### GIVEN MATERIAL
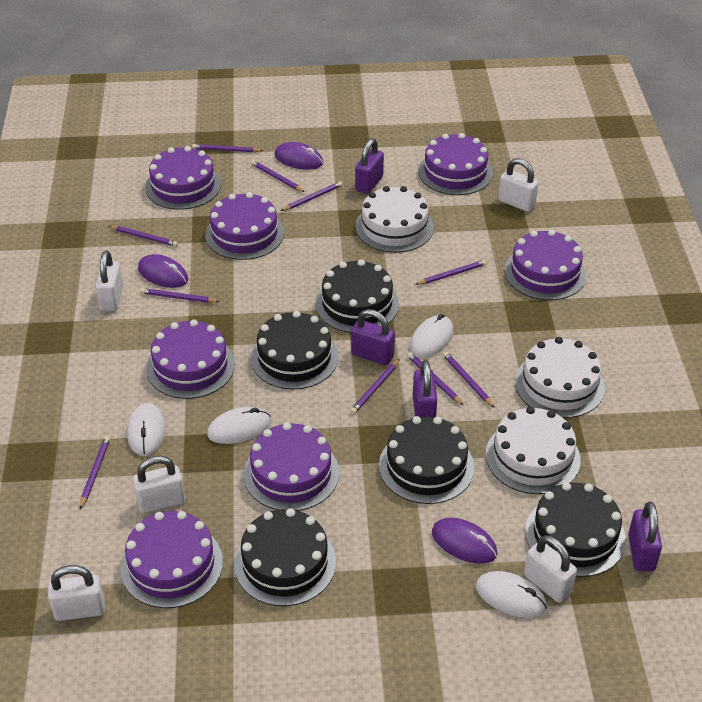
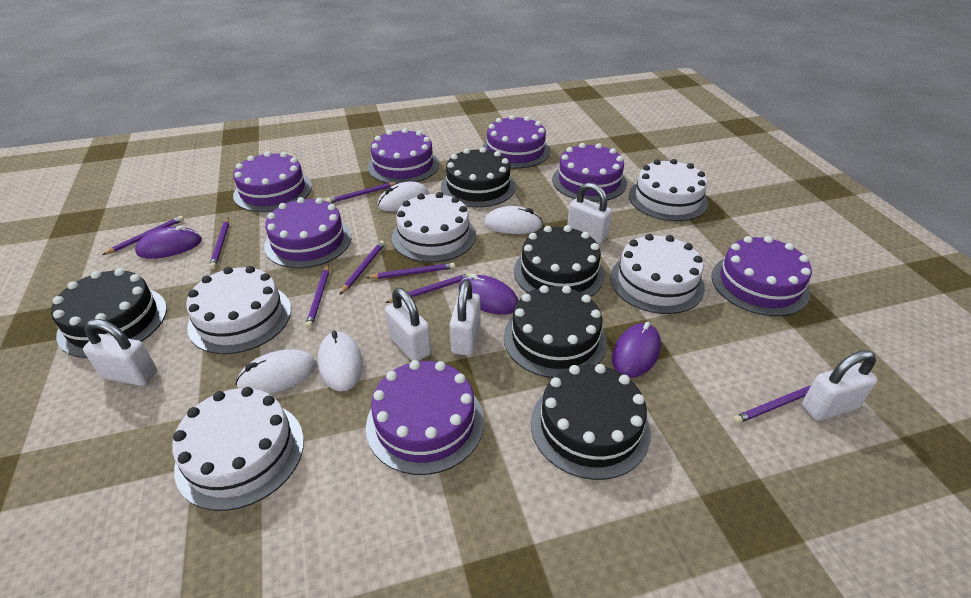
purple padlock: 4 -> 0
purple pencil: 10 -> 8
white cake: 3 -> 5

### TASK DIRECTIONS
Retype the data above exactly; pictures are not part of the copy.

### OUTPUT BELOW
purple padlock: 4 -> 0
purple pencil: 10 -> 8
white cake: 3 -> 5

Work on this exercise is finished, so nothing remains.